→ Goal: Rewrite the records below, replacing "camera feed" with "video feed" everywhere it appears and leaving everything else unchanged.

→ Dataset rows:
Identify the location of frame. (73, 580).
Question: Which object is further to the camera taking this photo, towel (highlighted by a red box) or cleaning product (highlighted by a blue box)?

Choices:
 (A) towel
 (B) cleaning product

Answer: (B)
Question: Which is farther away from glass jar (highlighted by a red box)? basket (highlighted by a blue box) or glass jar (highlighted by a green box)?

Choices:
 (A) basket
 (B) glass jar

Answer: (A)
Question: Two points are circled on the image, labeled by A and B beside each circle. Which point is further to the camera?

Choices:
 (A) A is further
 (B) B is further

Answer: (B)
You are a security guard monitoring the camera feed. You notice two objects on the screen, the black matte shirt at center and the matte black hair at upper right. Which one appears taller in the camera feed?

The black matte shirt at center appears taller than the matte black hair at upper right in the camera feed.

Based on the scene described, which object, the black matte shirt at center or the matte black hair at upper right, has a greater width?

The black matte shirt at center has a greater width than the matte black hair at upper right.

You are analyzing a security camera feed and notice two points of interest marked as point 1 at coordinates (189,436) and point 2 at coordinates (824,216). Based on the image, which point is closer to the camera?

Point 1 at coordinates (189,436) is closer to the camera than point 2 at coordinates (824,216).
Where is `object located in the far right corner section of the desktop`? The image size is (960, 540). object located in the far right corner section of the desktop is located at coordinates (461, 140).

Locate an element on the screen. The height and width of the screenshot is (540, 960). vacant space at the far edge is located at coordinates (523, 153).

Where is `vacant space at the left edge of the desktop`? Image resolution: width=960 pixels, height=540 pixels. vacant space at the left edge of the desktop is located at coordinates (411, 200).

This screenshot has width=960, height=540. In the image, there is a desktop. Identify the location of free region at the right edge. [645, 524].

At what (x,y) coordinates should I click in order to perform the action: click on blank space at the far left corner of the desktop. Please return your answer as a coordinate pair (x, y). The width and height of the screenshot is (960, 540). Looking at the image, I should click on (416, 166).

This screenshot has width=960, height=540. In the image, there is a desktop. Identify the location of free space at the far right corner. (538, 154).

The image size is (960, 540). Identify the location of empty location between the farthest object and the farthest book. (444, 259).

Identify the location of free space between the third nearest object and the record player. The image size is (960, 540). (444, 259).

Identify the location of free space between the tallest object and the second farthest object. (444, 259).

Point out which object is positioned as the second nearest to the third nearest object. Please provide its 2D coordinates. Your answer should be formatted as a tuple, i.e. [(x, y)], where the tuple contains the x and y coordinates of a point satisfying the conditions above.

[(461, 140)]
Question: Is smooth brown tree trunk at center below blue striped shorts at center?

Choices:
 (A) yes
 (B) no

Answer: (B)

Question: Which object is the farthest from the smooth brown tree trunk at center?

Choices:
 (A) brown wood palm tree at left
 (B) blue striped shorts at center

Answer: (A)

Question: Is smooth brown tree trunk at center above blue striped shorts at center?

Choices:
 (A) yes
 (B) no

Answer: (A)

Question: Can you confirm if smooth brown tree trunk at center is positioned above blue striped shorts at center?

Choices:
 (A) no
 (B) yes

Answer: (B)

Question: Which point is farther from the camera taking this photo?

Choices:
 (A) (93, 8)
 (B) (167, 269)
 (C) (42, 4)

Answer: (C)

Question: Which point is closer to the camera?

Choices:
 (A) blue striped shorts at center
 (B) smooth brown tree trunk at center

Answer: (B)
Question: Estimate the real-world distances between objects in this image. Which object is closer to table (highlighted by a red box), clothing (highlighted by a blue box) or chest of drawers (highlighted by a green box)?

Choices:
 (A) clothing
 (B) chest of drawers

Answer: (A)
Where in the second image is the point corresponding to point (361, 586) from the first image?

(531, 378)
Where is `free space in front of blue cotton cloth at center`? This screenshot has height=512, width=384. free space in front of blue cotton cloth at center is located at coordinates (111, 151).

→ Task output:
Identify the location of frame. (73, 580).
Question: Which object is further to the camera taking this photo, towel (highlighted by a red box) or cleaning product (highlighted by a blue box)?

Choices:
 (A) towel
 (B) cleaning product

Answer: (B)
Question: Which is farther away from glass jar (highlighted by a red box)? basket (highlighted by a blue box) or glass jar (highlighted by a green box)?

Choices:
 (A) basket
 (B) glass jar

Answer: (A)
Question: Two points are circled on the image, labeled by A and B beside each circle. Which point is further to the camera?

Choices:
 (A) A is further
 (B) B is further

Answer: (B)
You are a security guard monitoring the video feed. You notice two objects on the screen, the black matte shirt at center and the matte black hair at upper right. Which one appears taller in the video feed?

The black matte shirt at center appears taller than the matte black hair at upper right in the video feed.

Based on the scene described, which object, the black matte shirt at center or the matte black hair at upper right, has a greater width?

The black matte shirt at center has a greater width than the matte black hair at upper right.

You are analyzing a security video feed and notice two points of interest marked as point 1 at coordinates (189,436) and point 2 at coordinates (824,216). Based on the image, which point is closer to the camera?

Point 1 at coordinates (189,436) is closer to the camera than point 2 at coordinates (824,216).
Where is `object located in the far right corner section of the desktop`? The image size is (960, 540). object located in the far right corner section of the desktop is located at coordinates (461, 140).

Locate an element on the screen. The height and width of the screenshot is (540, 960). vacant space at the far edge is located at coordinates (523, 153).

Where is `vacant space at the left edge of the desktop`? Image resolution: width=960 pixels, height=540 pixels. vacant space at the left edge of the desktop is located at coordinates (411, 200).

This screenshot has width=960, height=540. In the image, there is a desktop. Identify the location of free region at the right edge. [645, 524].

At what (x,y) coordinates should I click in order to perform the action: click on blank space at the far left corner of the desktop. Please return your answer as a coordinate pair (x, y). The width and height of the screenshot is (960, 540). Looking at the image, I should click on (416, 166).

This screenshot has width=960, height=540. In the image, there is a desktop. Identify the location of free space at the far right corner. (538, 154).

The image size is (960, 540). Identify the location of empty location between the farthest object and the farthest book. (444, 259).

Identify the location of free space between the third nearest object and the record player. The image size is (960, 540). (444, 259).

Identify the location of free space between the tallest object and the second farthest object. (444, 259).

Point out which object is positioned as the second nearest to the third nearest object. Please provide its 2D coordinates. Your answer should be formatted as a tuple, i.e. [(x, y)], where the tuple contains the x and y coordinates of a point satisfying the conditions above.

[(461, 140)]
Question: Is smooth brown tree trunk at center below blue striped shorts at center?

Choices:
 (A) yes
 (B) no

Answer: (B)

Question: Which object is the farthest from the smooth brown tree trunk at center?

Choices:
 (A) brown wood palm tree at left
 (B) blue striped shorts at center

Answer: (A)

Question: Is smooth brown tree trunk at center above blue striped shorts at center?

Choices:
 (A) yes
 (B) no

Answer: (A)

Question: Can you confirm if smooth brown tree trunk at center is positioned above blue striped shorts at center?

Choices:
 (A) no
 (B) yes

Answer: (B)

Question: Which point is farther from the camera taking this photo?

Choices:
 (A) (93, 8)
 (B) (167, 269)
 (C) (42, 4)

Answer: (C)

Question: Which point is closer to the camera?

Choices:
 (A) blue striped shorts at center
 (B) smooth brown tree trunk at center

Answer: (B)
Question: Estimate the real-world distances between objects in this image. Which object is closer to table (highlighted by a red box), clothing (highlighted by a blue box) or chest of drawers (highlighted by a green box)?

Choices:
 (A) clothing
 (B) chest of drawers

Answer: (A)
Where in the second image is the point corresponding to point (361, 586) from the first image?

(531, 378)
Where is `free space in front of blue cotton cloth at center`? This screenshot has height=512, width=384. free space in front of blue cotton cloth at center is located at coordinates (111, 151).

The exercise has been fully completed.